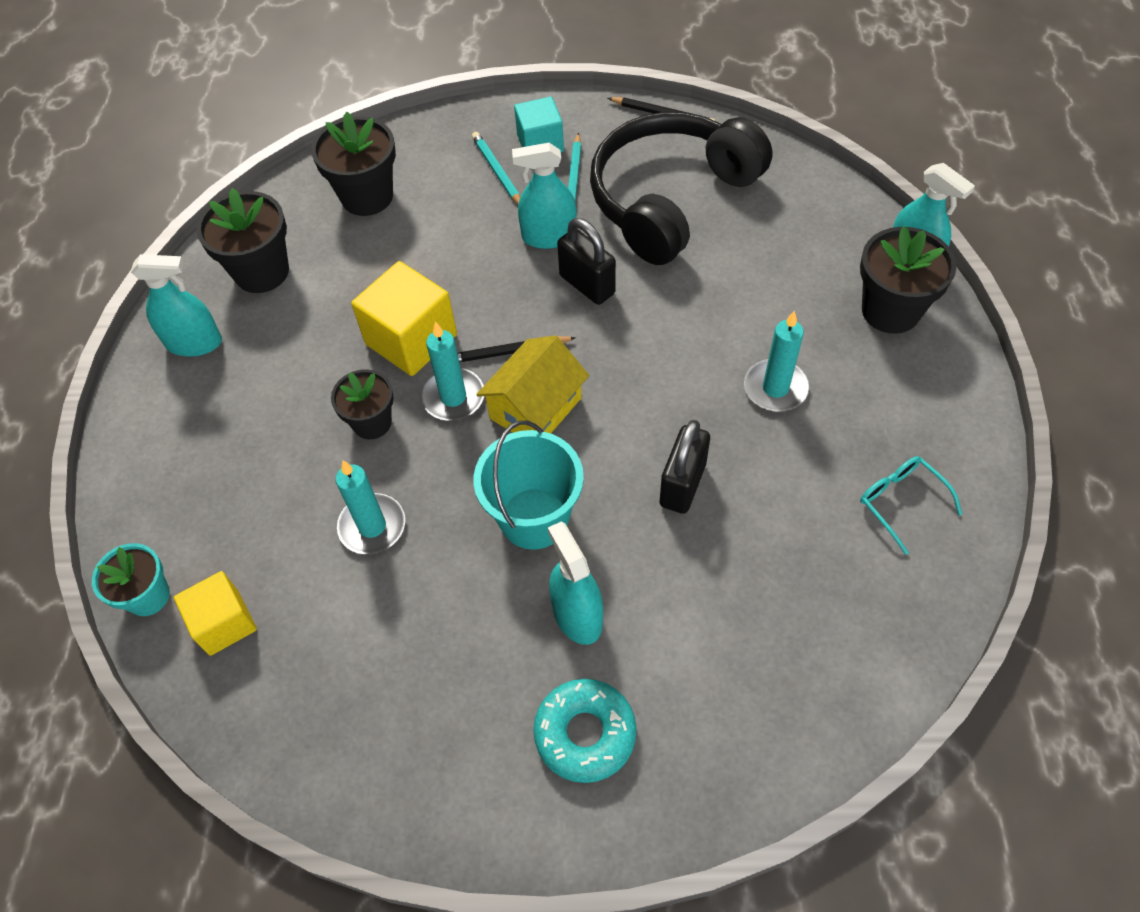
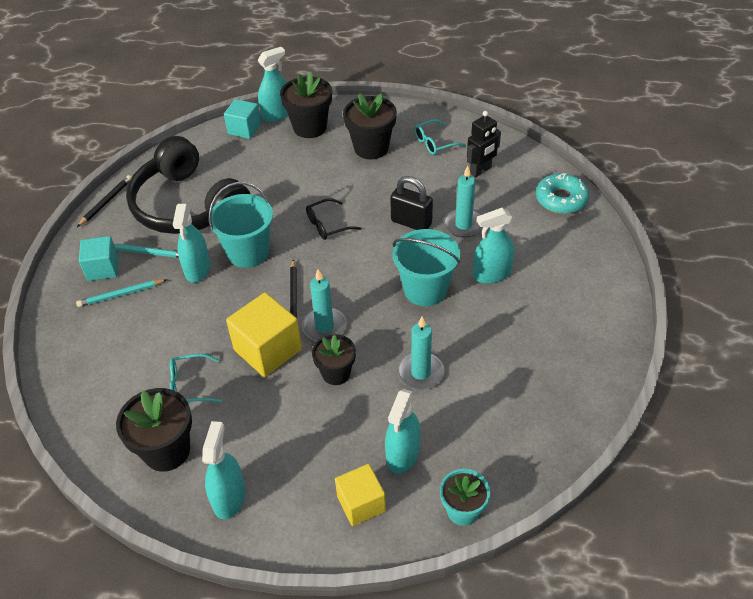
camera: 85 degrees left, 10 degrees down
(224, 623) = (487, 458): yellow cube -> yellow cube (361, 503)
(238, 517) = (403, 454): none -> turquoise spray bottle
(354, 271) = (189, 386): none -> turquoise glasses
(367, 196) = (111, 377): black flower pot -> black flower pot (371, 148)
(535, 408) = (343, 284): yellow house -> none
(585, 733) = (562, 276): turquoise donut -> turquoise donut (561, 199)
(587, 284) = (248, 252): black padlock -> turquoise bucket
(658, 370) = (327, 225): none -> black glasses
(775, 388) = (352, 178): turquoise candle -> turquoise candle (463, 225)
(840, 585) = (480, 171): none -> black robot
(860, 227) = (244, 129): none -> turquoise cube

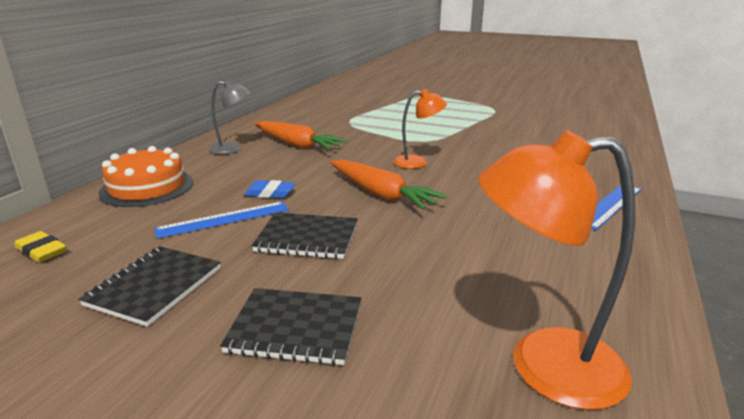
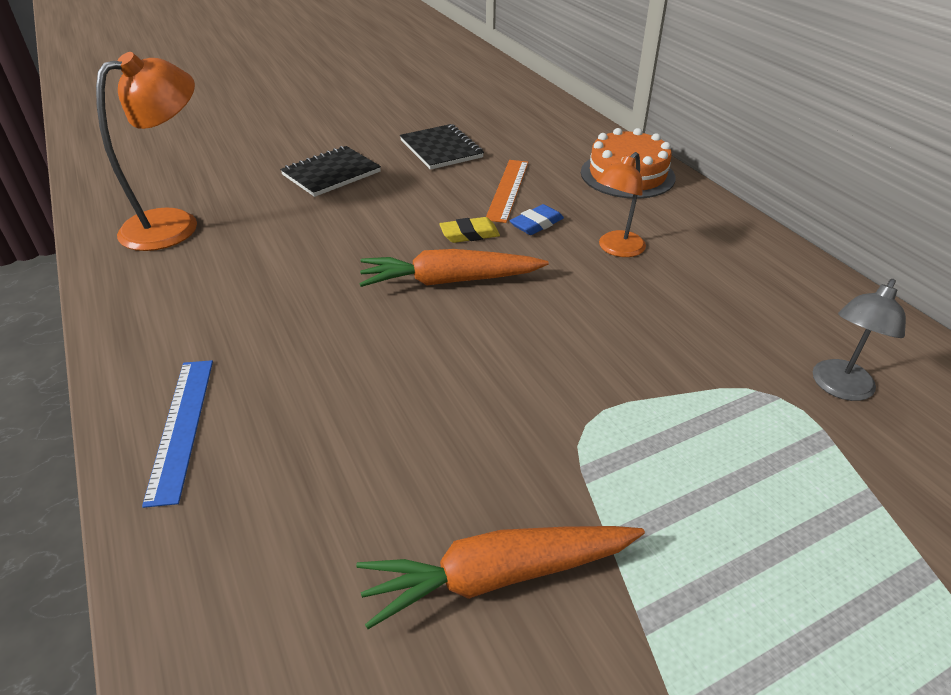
camera: 130 degrees right, 15 degrees up
(41, 251) = (543, 127): yellow eraser -> yellow eraser (469, 234)
(224, 219) = (508, 190): blue ruler -> orange ruler
(232, 149) = (711, 243): grey lamp -> grey lamp (839, 388)
(297, 144) = (686, 293): orange carrot -> orange carrot (498, 576)
(307, 238) = (423, 211): black notebook -> none
(418, 162) = (502, 358): orange lamp -> orange lamp (616, 249)

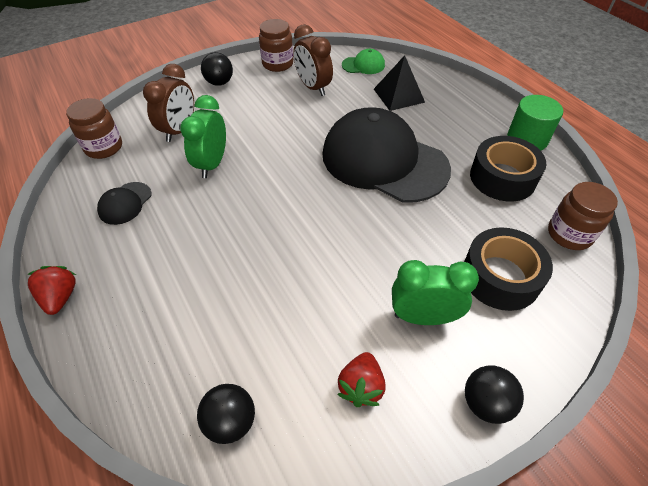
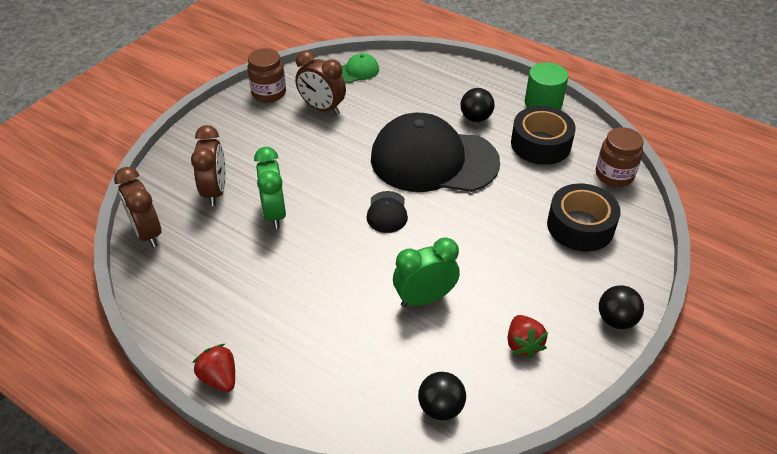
camera: 25 degrees left, 5 degrees down
(104, 147) = (147, 233): brown jar -> brown clock
(125, 203) = (215, 277): black cap -> black cap (387, 212)
(219, 83) = (221, 130): black ball -> black ball (475, 118)
(399, 95) = (409, 93): black pyramid -> none
(423, 317) = (540, 277): green clock -> green clock (424, 298)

________

ASSIGNMENT.
From the line containing "camera: 25 degrees left, 5 degrees down" to the last line of the data above, copy each line exactly and add nothing.

ANSWER SPACE.
camera: 25 degrees left, 5 degrees down
(104, 147) = (147, 233): brown jar -> brown clock
(125, 203) = (215, 277): black cap -> black cap (387, 212)
(219, 83) = (221, 130): black ball -> black ball (475, 118)
(399, 95) = (409, 93): black pyramid -> none
(423, 317) = (540, 277): green clock -> green clock (424, 298)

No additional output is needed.